**Instructions for the task:**
Only one stretch of the records below should be repeated. It starts with the line containing "U17: NAND (in" and goes on through the line containing "R6: 2.2k (D1, T4) -> 2.2k (DGND, T4)", exactly as written.

**Given records:**
# # # # # # #

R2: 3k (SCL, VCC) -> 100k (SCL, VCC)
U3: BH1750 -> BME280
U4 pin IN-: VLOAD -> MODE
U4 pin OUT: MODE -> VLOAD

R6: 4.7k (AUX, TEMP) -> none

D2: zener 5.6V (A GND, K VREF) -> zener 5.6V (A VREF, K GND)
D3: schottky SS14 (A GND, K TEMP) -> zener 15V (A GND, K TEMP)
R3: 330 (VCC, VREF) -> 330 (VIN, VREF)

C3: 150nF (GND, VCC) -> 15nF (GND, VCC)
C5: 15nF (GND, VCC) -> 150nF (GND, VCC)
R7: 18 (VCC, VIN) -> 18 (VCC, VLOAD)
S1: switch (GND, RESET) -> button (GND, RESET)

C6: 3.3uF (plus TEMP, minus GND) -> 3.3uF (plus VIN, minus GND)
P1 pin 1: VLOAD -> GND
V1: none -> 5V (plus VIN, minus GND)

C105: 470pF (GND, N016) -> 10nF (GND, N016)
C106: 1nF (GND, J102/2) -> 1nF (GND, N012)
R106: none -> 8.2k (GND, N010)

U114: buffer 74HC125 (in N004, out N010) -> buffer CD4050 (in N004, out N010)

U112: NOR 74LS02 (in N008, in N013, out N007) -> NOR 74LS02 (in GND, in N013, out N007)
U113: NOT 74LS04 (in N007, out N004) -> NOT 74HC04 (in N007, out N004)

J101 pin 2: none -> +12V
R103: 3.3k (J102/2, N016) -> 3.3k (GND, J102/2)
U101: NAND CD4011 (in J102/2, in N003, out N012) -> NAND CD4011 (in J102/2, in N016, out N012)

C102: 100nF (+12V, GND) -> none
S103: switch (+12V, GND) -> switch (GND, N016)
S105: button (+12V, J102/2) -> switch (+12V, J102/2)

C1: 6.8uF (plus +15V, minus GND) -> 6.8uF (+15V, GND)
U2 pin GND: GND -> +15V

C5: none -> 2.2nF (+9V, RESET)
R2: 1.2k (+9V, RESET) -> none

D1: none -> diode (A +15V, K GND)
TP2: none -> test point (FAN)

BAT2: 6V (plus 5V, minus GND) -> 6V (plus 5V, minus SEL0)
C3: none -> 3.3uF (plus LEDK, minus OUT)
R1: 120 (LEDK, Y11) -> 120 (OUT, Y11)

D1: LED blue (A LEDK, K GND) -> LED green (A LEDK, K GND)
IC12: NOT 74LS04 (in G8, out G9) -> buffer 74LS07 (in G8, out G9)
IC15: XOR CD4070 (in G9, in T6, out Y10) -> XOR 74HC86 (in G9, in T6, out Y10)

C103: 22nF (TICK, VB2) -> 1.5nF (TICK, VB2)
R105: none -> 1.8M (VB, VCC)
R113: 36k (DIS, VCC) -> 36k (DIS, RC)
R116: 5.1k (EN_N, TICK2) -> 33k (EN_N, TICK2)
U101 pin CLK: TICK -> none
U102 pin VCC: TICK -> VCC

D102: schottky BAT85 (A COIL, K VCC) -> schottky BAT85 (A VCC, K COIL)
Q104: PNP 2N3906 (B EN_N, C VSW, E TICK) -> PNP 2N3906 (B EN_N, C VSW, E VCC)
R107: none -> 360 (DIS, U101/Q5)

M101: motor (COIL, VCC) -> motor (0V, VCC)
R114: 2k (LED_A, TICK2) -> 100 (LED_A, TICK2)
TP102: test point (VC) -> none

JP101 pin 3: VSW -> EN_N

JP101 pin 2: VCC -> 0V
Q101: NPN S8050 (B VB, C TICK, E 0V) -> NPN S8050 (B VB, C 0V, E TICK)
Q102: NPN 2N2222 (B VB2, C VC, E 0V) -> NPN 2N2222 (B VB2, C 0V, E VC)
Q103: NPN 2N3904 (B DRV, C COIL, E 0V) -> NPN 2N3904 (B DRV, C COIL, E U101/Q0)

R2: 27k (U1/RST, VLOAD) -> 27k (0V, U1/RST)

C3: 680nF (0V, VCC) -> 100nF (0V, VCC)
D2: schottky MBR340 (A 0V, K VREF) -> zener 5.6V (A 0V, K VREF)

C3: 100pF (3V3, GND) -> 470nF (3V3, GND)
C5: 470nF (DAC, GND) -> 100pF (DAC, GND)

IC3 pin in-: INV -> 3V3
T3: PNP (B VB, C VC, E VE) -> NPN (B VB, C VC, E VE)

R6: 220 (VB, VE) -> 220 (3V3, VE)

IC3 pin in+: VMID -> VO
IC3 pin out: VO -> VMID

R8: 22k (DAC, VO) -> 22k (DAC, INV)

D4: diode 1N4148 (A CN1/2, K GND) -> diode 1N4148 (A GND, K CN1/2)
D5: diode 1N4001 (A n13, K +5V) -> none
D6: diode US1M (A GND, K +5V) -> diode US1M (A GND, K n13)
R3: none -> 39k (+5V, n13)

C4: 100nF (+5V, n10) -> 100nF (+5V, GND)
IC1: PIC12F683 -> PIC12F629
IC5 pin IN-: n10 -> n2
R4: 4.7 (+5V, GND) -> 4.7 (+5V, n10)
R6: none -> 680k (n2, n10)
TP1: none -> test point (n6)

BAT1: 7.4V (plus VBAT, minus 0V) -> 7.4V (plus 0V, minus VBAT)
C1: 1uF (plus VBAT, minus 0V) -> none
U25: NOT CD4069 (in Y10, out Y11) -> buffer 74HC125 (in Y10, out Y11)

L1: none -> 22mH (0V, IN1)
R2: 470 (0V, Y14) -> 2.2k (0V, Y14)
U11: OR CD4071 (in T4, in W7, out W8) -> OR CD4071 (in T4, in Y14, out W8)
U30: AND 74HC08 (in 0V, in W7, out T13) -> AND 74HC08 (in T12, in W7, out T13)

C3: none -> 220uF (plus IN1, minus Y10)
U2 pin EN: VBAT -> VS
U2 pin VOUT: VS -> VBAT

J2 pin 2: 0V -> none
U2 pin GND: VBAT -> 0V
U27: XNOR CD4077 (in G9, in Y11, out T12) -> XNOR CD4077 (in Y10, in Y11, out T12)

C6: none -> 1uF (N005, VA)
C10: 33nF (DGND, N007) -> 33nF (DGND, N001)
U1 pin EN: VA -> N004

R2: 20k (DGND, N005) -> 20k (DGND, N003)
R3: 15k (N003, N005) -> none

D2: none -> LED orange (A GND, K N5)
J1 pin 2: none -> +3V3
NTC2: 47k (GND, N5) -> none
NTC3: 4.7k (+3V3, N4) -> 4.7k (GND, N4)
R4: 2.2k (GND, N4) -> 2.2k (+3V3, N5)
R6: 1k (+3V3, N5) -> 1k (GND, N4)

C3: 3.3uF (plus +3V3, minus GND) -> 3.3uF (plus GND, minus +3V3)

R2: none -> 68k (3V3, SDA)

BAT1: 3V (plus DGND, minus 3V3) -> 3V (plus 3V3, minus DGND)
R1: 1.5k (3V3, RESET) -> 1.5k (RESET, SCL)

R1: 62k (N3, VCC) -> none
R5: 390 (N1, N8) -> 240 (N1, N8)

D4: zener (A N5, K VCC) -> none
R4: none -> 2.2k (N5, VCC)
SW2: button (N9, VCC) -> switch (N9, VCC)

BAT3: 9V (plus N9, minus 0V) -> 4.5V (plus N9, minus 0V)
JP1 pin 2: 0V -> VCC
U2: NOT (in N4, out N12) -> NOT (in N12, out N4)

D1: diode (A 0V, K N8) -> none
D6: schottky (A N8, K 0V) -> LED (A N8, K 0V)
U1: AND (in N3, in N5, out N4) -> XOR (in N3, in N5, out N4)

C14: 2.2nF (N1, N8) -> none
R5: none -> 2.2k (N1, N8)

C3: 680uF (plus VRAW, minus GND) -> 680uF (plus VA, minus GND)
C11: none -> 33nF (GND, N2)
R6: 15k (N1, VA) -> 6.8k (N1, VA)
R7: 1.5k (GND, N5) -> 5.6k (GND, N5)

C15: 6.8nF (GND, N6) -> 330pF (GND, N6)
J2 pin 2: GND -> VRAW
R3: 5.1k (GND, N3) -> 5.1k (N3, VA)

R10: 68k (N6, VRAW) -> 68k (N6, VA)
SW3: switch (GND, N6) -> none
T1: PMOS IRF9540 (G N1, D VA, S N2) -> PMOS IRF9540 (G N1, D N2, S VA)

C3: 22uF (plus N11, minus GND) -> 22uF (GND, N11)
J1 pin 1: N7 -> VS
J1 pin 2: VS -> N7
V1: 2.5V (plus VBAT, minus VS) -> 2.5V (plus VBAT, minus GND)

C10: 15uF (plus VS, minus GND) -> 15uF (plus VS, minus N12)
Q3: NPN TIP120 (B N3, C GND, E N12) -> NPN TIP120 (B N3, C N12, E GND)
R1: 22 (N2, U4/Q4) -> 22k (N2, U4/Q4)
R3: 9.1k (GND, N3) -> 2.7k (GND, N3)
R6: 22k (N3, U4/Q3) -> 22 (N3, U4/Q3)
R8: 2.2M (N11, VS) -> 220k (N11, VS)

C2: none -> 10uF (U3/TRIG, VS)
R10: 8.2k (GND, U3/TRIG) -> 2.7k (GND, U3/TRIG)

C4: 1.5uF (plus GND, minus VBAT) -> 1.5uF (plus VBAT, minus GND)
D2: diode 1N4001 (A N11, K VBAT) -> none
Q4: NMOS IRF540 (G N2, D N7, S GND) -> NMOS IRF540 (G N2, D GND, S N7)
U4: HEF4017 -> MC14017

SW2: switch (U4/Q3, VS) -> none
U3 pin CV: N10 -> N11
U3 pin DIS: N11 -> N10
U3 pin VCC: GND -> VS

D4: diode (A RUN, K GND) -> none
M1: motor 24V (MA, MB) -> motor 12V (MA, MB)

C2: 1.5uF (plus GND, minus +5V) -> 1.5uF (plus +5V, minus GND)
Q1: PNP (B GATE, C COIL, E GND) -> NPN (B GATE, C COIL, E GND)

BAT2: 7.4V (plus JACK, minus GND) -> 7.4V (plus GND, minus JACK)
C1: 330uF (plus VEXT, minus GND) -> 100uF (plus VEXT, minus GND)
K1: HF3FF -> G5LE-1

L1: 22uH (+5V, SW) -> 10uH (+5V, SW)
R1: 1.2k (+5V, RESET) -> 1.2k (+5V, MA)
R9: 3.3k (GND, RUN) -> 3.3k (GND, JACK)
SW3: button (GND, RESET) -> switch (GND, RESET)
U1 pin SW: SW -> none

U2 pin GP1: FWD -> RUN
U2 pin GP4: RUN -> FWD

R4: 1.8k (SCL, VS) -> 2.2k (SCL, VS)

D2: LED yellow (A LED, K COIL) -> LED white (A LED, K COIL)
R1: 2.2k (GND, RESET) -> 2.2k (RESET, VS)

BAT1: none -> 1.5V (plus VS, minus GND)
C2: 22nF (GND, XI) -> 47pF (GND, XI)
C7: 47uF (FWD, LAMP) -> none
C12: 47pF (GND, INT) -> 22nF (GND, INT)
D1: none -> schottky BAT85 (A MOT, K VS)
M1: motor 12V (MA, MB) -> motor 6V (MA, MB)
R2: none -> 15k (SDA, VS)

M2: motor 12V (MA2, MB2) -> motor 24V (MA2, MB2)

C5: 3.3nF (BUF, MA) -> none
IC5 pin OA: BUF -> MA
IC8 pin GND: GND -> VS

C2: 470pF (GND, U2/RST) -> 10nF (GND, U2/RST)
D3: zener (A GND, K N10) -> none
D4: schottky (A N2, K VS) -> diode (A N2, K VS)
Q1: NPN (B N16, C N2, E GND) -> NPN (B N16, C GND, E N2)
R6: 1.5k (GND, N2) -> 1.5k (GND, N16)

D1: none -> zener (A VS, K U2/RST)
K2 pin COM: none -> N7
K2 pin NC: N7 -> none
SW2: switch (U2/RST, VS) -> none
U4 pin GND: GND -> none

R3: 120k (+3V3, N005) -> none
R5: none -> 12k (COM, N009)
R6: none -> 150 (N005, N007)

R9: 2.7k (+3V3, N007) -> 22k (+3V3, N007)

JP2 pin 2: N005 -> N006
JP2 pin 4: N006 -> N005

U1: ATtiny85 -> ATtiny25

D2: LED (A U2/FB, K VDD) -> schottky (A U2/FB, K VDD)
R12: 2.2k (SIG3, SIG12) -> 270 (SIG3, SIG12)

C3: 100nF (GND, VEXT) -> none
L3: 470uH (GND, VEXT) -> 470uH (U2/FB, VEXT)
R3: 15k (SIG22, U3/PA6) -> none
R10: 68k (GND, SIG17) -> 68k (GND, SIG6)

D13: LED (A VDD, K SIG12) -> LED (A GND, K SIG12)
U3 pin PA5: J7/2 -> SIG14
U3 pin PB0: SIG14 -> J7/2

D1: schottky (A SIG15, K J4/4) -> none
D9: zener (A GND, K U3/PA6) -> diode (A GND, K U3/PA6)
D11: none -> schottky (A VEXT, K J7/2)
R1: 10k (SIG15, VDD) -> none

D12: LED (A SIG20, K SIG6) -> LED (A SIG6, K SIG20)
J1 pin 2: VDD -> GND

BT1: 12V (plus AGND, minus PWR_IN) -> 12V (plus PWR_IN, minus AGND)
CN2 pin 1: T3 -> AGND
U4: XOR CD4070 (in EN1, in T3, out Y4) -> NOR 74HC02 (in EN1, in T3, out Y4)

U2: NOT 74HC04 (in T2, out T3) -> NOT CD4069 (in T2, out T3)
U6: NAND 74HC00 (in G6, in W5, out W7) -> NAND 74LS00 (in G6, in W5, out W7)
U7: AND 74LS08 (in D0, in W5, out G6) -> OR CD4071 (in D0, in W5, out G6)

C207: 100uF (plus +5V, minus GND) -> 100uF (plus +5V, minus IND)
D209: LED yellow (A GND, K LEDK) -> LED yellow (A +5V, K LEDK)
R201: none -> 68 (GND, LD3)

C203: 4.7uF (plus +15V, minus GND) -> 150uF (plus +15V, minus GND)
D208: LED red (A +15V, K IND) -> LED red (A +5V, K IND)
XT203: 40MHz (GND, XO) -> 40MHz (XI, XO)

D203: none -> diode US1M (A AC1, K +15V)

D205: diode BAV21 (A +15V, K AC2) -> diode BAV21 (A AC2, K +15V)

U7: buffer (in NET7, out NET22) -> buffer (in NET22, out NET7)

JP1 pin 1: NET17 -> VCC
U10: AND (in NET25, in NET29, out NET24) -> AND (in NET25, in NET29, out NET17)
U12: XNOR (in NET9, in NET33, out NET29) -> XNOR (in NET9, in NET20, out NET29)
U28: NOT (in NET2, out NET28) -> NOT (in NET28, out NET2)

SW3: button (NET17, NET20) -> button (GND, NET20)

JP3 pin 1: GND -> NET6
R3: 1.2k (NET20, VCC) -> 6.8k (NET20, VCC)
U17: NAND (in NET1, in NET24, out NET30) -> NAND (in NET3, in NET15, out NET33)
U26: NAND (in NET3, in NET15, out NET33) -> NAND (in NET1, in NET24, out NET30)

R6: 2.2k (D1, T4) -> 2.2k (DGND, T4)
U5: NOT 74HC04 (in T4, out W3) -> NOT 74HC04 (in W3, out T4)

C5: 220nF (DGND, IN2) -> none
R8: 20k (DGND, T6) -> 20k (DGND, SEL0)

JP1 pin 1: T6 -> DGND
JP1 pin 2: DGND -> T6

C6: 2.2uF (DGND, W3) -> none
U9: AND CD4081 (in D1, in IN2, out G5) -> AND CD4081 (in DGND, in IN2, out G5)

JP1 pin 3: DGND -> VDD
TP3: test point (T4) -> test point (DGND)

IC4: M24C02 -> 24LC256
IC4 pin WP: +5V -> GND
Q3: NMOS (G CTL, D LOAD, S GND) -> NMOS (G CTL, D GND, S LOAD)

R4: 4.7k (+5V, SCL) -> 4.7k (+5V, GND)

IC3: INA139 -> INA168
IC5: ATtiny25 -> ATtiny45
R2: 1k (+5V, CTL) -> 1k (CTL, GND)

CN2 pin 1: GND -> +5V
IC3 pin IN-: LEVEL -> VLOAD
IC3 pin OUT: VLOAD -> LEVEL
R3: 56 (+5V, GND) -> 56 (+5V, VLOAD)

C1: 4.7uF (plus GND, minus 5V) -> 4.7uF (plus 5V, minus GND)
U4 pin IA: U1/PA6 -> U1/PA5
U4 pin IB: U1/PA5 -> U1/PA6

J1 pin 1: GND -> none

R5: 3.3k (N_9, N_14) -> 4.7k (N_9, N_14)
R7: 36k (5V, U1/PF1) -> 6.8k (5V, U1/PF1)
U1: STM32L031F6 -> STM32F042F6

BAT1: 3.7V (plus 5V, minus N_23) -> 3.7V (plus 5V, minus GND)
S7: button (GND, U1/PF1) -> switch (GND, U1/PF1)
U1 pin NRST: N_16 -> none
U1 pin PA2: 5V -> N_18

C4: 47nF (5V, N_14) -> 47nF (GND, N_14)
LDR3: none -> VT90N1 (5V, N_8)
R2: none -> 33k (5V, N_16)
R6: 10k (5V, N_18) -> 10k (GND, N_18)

# # # # # # #

**Response to the exercise:**
U17: NAND (in NET1, in NET24, out NET30) -> NAND (in NET3, in NET15, out NET33)
U26: NAND (in NET3, in NET15, out NET33) -> NAND (in NET1, in NET24, out NET30)

R6: 2.2k (D1, T4) -> 2.2k (DGND, T4)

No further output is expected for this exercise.